_Provided data:_
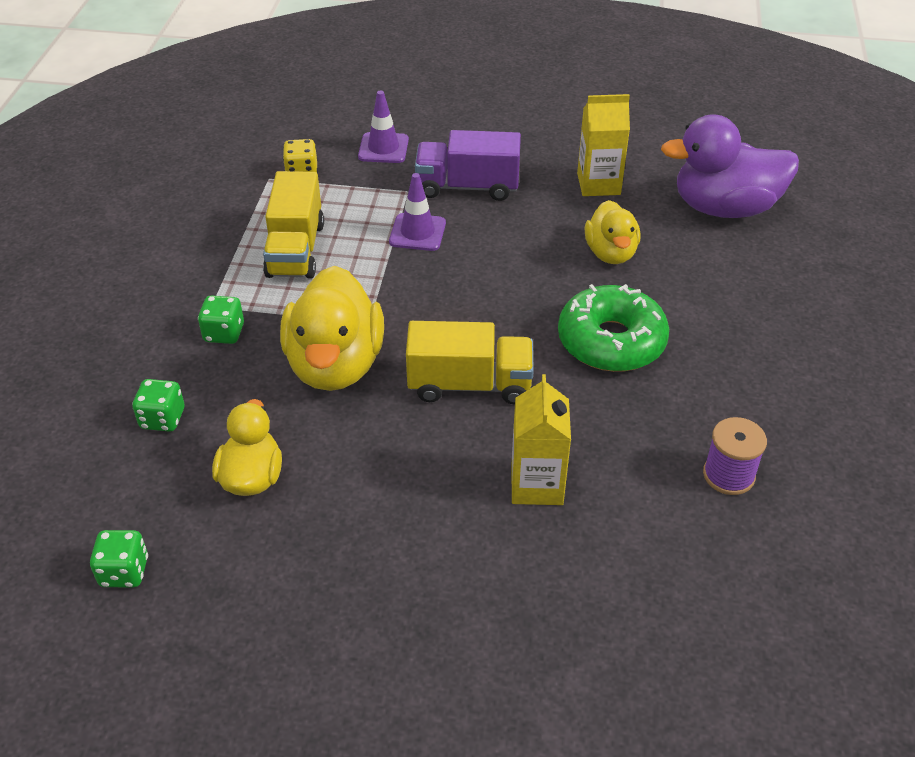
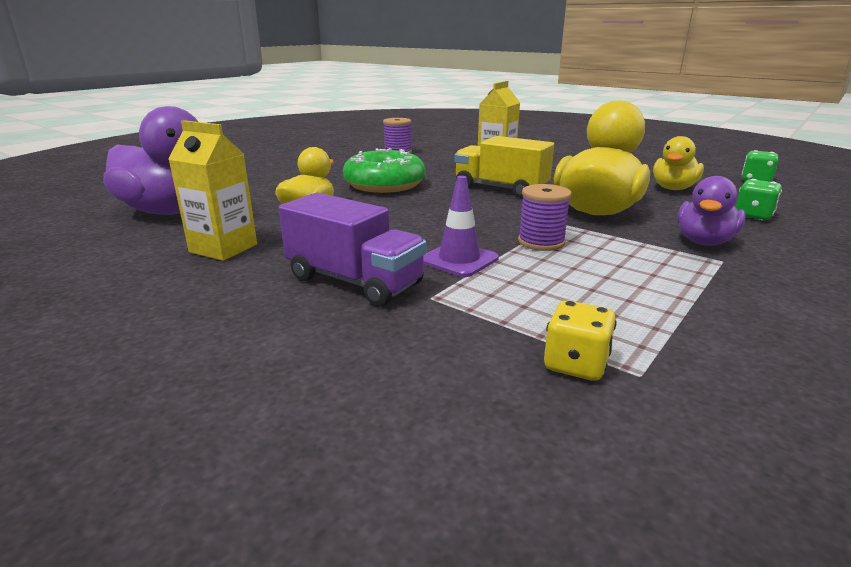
camera: 150 degrees left, 20 degrees down
(224, 333) = (704, 242): green dice -> purple duck
(296, 249) = (613, 279): yellow truck -> none
(367, 280) = (541, 242): none -> purple spool
(383, 148) = (409, 362): purple traffic cone -> none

_To do:_ Please repeat each record above precisely, with the pictures left out.

_Task response:_
camera: 150 degrees left, 20 degrees down
(224, 333) = (704, 242): green dice -> purple duck
(296, 249) = (613, 279): yellow truck -> none
(367, 280) = (541, 242): none -> purple spool
(383, 148) = (409, 362): purple traffic cone -> none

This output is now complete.